*GIVEN INSTRUCTION:* Return every line of the data that contains the string "kern", matching case exactly.

*INPUT RECORDS:*
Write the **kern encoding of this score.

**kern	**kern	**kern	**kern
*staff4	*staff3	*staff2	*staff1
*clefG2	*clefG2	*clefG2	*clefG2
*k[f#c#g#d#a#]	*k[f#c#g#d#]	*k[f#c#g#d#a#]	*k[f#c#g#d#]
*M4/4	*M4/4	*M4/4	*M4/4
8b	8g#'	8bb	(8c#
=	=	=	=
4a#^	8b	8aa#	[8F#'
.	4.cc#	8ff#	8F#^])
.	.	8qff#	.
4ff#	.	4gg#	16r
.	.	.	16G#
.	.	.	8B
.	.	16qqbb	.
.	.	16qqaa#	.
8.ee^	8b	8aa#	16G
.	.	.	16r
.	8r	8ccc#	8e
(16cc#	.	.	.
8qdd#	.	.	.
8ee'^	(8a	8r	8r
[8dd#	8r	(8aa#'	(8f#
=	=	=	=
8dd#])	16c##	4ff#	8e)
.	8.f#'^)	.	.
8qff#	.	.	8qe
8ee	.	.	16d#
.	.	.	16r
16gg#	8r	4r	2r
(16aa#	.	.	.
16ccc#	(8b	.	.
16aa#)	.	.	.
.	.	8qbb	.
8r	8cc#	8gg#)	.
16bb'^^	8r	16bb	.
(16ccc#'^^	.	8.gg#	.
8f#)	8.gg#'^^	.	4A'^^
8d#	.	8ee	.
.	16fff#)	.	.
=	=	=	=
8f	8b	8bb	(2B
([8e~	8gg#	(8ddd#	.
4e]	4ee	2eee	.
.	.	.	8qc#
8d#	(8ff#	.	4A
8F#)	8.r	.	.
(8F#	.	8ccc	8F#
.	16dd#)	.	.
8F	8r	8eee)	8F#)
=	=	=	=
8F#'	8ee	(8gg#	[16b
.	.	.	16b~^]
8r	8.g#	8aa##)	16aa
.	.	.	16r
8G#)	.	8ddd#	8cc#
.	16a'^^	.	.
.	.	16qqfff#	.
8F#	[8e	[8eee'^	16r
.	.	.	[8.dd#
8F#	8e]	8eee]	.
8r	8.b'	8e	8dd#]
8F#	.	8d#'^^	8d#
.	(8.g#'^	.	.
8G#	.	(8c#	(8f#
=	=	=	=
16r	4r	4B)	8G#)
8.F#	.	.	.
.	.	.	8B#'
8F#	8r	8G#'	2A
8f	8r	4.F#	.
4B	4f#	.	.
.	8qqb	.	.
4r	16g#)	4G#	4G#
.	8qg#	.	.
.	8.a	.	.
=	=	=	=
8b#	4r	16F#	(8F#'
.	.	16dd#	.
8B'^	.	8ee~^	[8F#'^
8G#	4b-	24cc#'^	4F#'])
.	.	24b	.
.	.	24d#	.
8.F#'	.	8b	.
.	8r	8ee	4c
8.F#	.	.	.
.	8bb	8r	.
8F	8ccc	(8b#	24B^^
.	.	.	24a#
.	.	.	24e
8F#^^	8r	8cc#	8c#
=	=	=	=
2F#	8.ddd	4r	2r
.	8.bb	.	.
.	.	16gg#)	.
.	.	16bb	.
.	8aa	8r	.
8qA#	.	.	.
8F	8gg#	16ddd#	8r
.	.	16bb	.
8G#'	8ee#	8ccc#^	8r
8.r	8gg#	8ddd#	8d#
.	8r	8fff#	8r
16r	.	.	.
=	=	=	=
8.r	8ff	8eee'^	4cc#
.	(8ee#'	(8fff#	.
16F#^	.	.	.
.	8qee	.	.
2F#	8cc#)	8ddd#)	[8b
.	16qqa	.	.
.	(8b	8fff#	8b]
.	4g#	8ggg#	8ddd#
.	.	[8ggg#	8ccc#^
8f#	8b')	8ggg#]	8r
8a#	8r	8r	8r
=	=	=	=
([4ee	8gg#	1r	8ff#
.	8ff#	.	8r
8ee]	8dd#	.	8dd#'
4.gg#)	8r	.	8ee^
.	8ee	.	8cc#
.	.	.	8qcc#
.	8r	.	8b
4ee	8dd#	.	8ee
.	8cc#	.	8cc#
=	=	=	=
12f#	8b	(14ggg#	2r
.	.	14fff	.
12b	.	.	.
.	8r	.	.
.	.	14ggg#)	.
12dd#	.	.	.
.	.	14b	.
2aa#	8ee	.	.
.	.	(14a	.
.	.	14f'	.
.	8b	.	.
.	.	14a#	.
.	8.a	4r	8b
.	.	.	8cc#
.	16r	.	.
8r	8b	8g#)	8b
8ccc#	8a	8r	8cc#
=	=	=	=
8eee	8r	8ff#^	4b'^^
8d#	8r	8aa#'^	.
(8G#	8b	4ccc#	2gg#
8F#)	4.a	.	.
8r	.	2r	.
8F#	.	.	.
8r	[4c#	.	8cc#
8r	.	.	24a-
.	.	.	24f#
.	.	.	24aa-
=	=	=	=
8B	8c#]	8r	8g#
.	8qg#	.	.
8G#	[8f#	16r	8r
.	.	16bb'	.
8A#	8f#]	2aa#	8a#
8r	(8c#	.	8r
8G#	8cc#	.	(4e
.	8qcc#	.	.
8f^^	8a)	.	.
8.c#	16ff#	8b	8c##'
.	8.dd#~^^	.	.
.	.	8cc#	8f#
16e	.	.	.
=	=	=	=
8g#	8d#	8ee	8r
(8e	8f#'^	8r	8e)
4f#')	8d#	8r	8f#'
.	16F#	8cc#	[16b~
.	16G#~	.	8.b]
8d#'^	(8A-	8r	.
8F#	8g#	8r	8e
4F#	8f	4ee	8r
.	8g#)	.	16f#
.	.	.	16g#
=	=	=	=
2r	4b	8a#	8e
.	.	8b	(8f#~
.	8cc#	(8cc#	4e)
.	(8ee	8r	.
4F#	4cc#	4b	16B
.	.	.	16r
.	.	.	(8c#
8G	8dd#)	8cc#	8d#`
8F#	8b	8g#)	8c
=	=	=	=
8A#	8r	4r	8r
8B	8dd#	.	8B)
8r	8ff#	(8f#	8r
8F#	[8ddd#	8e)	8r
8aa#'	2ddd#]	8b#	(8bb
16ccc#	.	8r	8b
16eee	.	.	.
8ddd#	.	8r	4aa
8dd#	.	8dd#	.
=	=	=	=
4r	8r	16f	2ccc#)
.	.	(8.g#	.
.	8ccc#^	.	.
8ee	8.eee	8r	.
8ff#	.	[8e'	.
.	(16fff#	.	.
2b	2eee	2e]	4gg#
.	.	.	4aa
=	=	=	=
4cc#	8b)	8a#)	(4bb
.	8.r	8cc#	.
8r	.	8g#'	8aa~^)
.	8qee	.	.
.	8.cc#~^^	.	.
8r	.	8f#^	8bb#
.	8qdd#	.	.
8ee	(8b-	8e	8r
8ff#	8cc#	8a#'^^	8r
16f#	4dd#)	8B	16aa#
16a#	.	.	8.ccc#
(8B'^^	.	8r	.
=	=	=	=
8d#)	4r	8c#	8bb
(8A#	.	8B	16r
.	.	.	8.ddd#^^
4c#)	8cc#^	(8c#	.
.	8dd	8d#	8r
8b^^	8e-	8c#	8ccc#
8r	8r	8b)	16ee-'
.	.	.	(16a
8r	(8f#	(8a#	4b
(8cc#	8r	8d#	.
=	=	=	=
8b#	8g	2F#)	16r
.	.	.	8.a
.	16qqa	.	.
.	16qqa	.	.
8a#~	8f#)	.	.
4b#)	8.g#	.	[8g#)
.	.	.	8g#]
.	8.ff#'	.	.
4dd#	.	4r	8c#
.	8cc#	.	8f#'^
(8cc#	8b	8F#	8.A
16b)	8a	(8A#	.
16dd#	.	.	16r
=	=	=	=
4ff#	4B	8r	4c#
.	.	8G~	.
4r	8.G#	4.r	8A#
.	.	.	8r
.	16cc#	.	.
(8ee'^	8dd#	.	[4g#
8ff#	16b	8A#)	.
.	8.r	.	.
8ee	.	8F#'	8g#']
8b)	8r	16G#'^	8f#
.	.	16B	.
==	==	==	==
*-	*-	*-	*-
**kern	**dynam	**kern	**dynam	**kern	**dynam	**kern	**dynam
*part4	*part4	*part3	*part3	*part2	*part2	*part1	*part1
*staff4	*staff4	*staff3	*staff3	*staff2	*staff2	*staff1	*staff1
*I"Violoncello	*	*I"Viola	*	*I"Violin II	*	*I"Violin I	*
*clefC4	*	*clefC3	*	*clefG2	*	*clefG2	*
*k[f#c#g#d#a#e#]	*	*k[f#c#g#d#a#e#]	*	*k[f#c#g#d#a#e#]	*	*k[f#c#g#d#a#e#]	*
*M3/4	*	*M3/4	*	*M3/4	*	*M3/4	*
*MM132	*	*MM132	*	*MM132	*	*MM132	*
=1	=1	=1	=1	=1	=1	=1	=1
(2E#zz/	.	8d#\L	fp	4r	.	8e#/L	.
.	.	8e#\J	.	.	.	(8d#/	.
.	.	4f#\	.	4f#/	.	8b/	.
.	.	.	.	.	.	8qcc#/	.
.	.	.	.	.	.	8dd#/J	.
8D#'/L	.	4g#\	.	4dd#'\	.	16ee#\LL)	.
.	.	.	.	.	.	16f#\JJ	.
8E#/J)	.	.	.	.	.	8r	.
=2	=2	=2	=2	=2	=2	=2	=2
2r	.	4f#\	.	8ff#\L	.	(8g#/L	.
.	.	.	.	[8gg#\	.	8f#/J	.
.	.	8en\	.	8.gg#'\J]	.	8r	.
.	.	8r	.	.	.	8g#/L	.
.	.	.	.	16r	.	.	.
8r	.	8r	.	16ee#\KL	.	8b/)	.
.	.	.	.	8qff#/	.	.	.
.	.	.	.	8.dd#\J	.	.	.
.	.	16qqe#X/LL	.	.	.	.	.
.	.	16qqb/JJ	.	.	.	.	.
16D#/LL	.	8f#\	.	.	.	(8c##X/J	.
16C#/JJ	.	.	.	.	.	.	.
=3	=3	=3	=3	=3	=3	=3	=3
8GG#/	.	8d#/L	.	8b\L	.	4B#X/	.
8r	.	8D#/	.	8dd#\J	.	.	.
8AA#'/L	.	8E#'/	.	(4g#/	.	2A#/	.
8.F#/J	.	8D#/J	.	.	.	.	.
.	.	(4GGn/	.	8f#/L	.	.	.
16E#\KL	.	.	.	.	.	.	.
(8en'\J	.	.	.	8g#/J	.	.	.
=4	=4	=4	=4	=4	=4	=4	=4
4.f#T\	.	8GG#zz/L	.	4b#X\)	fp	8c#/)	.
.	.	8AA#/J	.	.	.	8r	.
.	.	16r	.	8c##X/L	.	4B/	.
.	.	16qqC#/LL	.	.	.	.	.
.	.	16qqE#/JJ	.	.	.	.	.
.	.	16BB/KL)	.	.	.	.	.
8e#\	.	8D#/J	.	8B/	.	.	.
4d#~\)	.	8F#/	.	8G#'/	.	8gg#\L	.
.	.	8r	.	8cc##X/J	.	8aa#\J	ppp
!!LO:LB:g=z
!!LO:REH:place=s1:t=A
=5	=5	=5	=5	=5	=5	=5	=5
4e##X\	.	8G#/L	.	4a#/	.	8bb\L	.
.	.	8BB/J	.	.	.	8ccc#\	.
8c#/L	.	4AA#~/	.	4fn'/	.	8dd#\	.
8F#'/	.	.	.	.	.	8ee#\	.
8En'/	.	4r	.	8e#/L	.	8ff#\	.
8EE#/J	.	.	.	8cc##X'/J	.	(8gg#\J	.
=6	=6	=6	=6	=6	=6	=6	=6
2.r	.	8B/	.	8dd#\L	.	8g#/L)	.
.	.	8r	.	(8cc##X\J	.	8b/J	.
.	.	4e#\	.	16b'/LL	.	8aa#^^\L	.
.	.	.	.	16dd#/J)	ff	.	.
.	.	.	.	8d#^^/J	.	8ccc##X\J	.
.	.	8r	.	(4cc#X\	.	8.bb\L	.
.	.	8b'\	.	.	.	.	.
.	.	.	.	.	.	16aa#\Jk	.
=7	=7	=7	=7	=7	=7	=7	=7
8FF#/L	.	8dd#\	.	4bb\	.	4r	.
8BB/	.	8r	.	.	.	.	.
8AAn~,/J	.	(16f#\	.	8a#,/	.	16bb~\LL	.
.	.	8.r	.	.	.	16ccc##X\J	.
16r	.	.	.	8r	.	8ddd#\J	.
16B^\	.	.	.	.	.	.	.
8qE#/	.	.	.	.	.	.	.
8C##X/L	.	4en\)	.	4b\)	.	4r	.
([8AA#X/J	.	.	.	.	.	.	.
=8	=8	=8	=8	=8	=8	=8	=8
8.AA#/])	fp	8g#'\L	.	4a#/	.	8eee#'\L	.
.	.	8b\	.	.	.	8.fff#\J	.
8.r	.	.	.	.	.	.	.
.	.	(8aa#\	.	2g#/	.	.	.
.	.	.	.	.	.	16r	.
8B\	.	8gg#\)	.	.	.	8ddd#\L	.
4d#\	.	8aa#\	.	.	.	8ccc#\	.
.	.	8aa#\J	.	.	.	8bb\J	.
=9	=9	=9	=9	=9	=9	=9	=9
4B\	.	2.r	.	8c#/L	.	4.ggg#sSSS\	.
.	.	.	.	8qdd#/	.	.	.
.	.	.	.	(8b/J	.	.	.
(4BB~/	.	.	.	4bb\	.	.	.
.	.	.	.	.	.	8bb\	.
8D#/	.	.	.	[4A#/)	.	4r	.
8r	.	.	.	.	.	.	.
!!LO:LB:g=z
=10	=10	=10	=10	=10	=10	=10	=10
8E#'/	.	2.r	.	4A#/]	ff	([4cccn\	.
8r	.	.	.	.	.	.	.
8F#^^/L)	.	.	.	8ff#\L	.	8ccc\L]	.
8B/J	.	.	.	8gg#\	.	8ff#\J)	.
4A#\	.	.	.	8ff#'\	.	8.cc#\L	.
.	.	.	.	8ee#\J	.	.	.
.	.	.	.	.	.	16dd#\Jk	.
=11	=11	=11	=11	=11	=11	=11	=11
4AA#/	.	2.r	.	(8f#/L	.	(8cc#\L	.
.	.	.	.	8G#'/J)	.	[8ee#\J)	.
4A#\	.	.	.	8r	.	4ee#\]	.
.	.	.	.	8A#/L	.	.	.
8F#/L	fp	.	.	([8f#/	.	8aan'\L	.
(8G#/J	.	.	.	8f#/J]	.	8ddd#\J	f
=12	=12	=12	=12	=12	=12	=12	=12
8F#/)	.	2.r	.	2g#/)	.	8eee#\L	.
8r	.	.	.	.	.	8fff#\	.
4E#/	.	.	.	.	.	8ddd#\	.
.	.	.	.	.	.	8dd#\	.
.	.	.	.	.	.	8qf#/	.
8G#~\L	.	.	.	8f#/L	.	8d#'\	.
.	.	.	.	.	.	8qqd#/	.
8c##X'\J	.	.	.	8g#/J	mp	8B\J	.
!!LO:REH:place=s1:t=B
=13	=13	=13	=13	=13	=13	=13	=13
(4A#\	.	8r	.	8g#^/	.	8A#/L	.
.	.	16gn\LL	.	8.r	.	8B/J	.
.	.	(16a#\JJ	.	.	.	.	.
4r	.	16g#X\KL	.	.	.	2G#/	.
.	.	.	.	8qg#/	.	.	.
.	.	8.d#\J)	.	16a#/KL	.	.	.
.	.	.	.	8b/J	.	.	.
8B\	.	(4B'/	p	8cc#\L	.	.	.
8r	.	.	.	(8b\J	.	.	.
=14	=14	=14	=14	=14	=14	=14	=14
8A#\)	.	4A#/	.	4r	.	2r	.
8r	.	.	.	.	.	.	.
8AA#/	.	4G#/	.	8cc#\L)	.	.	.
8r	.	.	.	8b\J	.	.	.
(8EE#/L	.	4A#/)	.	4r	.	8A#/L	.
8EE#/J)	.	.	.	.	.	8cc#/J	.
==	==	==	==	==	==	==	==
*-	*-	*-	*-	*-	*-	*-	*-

*OUTPUT BELOW:*
Write the **kern encoding of this score.
**kern	**kern	**kern	**kern
**kern	**dynam	**kern	**dynam	**kern	**dynam	**kern	**dynam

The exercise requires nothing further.